**Required action**
So long as no pictures are carried over, output the records below exactly.

**Spatial reasoning data**
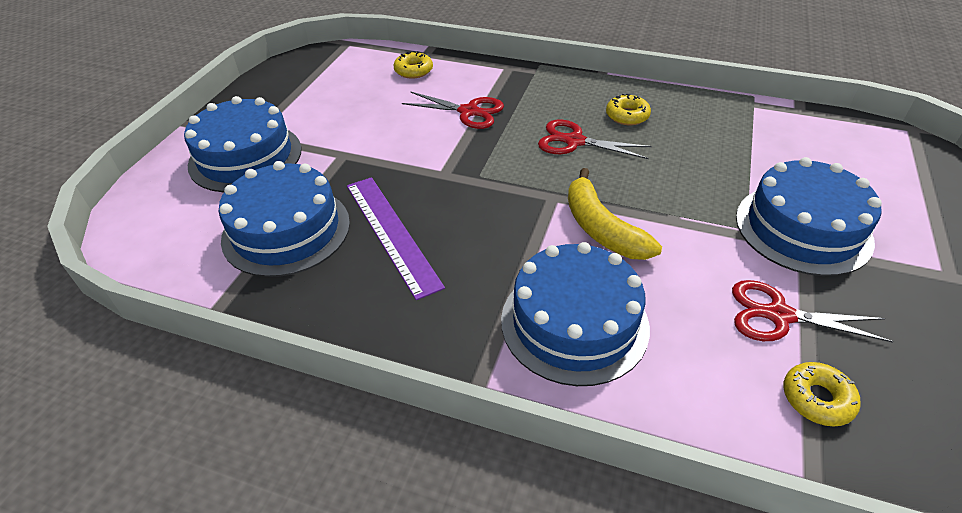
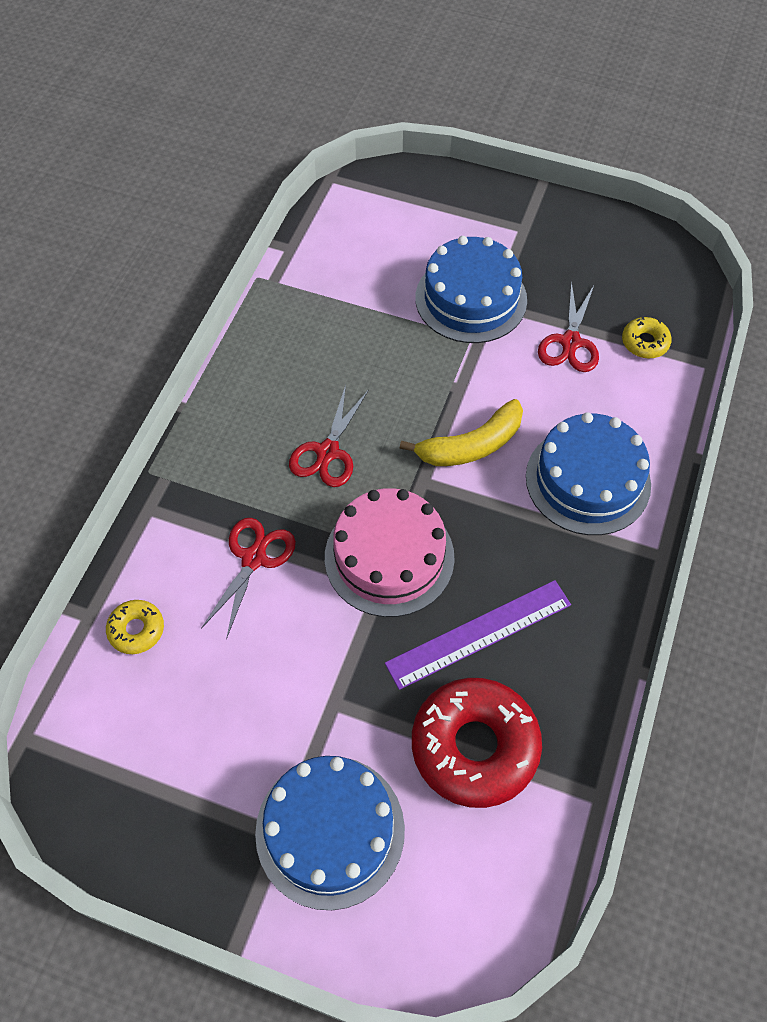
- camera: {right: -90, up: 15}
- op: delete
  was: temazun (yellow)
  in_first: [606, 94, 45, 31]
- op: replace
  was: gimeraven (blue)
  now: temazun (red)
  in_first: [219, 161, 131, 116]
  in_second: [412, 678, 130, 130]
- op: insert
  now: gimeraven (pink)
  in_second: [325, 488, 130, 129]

**Answer section**
- camera: {right: -90, up: 15}
- op: delete
  was: temazun (yellow)
  in_first: [606, 94, 45, 31]
- op: replace
  was: gimeraven (blue)
  now: temazun (red)
  in_first: [219, 161, 131, 116]
  in_second: [412, 678, 130, 130]
- op: insert
  now: gimeraven (pink)
  in_second: [325, 488, 130, 129]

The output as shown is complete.